### Aim of the exercise
Copy out the lines word for word, beginning with the line that contains "motifs [365, 243]" and continuing through the end of the lines, with no pictures in your answer.
.....
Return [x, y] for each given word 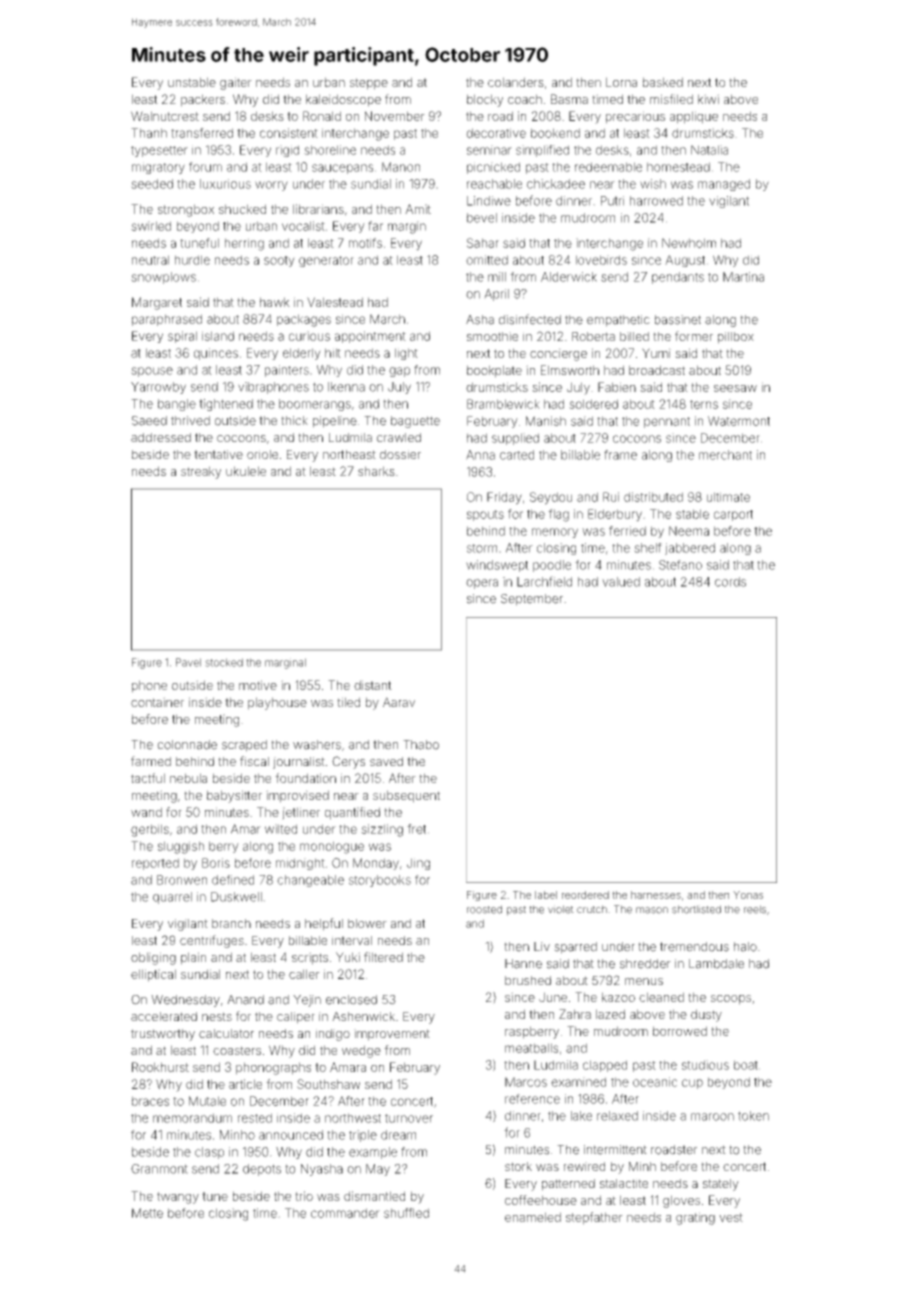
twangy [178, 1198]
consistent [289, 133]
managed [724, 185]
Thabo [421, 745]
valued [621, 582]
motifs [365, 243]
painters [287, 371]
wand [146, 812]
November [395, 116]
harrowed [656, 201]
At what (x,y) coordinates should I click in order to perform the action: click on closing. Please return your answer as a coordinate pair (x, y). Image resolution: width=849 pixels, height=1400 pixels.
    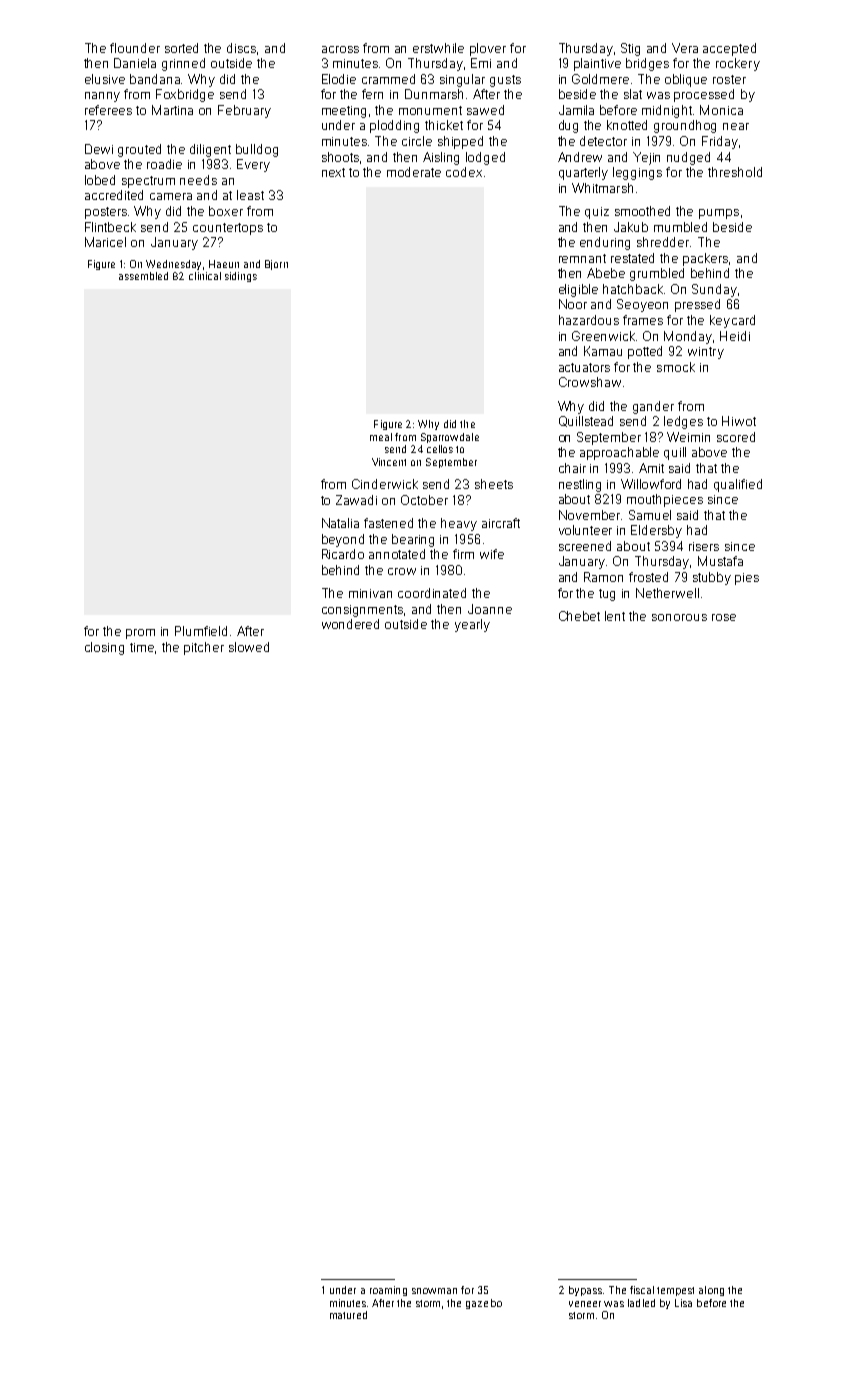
.....
### Result for this task
motifs [365, 243]
painters [287, 371]
wand [146, 812]
November [395, 116]
harrowed [656, 201]
At what (x,y) coordinates should I click in order to perform the action: click on closing. Please return your answer as a coordinate pair (x, y). Image resolution: width=849 pixels, height=1400 pixels.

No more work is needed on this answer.